'''
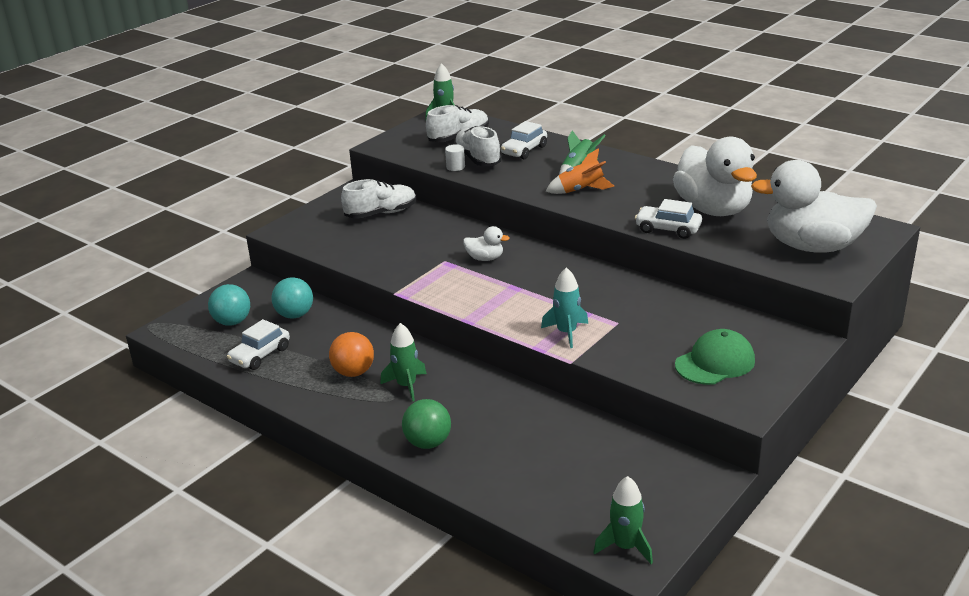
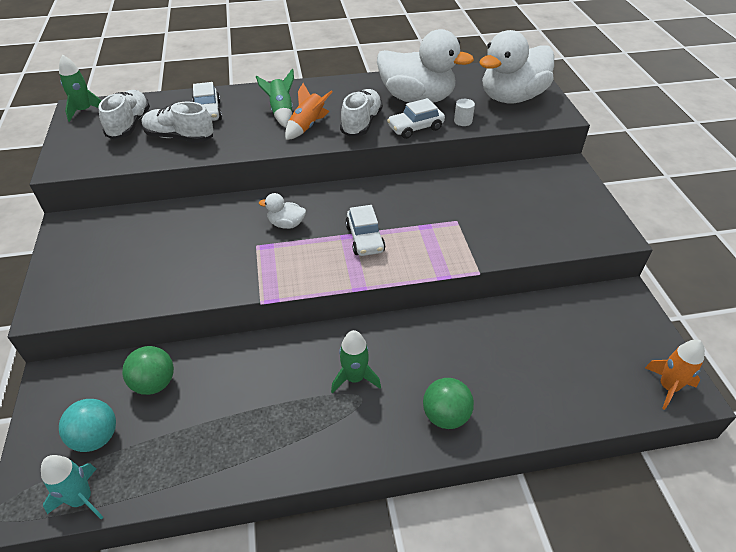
camera: 50 degrees left, 15 degrees up
(260, 355) = (180, 450): white car -> white car (365, 239)
(295, 315) = (154, 383): turquoise ball -> green ball
(353, 372) = (294, 399): orange ball -> none
(381, 213) = (129, 233): white shoe -> white shoe (361, 123)
(455, 167) = (171, 153): white cylinder -> white cylinder (463, 121)
(485, 258) = (286, 224): white duck -> white duck turned 135 degrees counterclockwise
(566, 332) = (440, 250): turquoise rocket -> turquoise rocket (81, 499)
(625, 546) = (668, 387): green rocket -> orange rocket
(715, 362) = (552, 213): green cap -> none

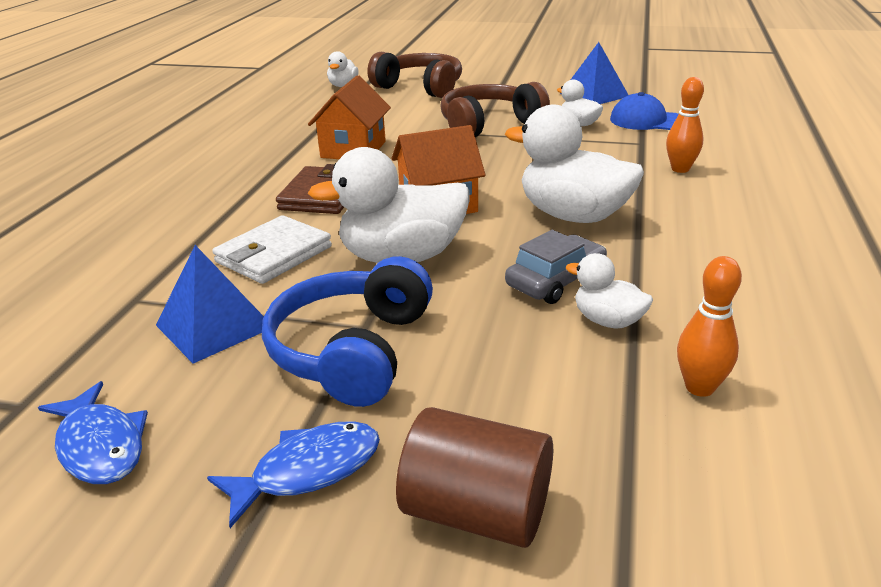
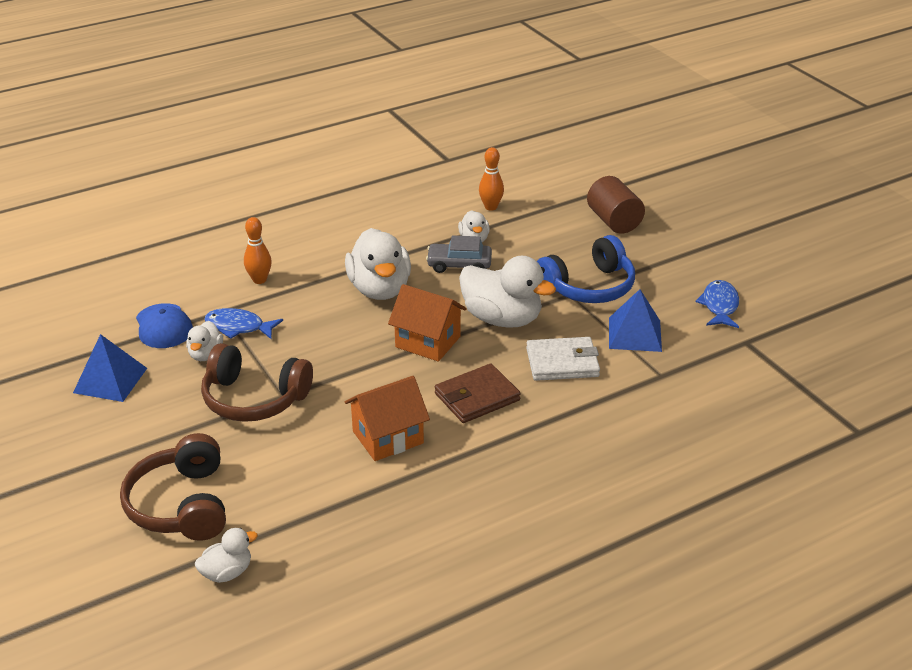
camera: 135 degrees left, 5 degrees up
(308, 471) = (652, 257): blue fish -> blue fish (238, 327)

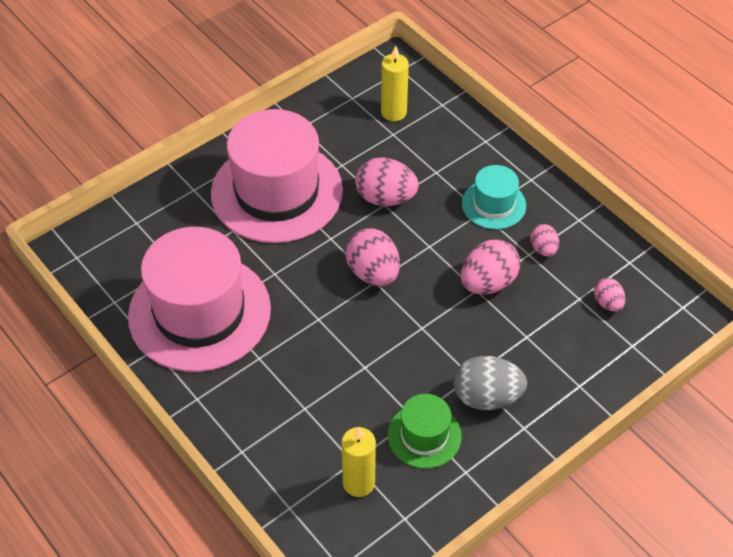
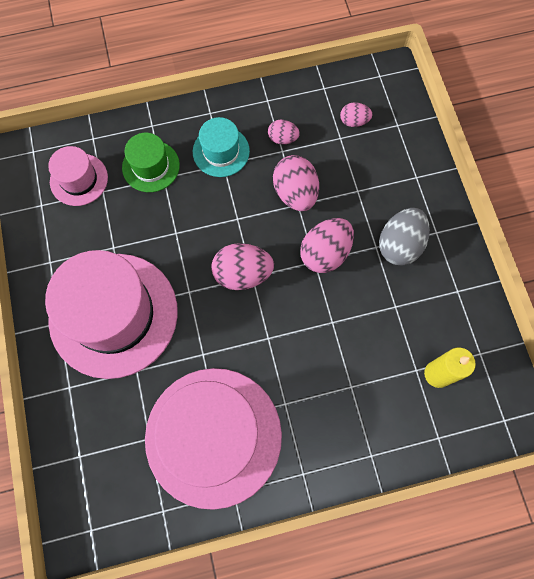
camera: 65 degrees left, 20 degrees up
(385, 198) = (169, 229): pink egg -> pink egg (325, 253)
(393, 112) = (79, 179): yellow candle -> pink hat
(424, 435) = (415, 306): green hat -> green hat (151, 166)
'''
**The problem**
Examine the records and pull out every line where the string "green" occurs.

**Answer box**
(295, 315) = (154, 383): turquoise ball -> green ball
(625, 546) = (668, 387): green rocket -> orange rocket
(715, 362) = (552, 213): green cap -> none
(424, 435) = (415, 306): green hat -> green hat (151, 166)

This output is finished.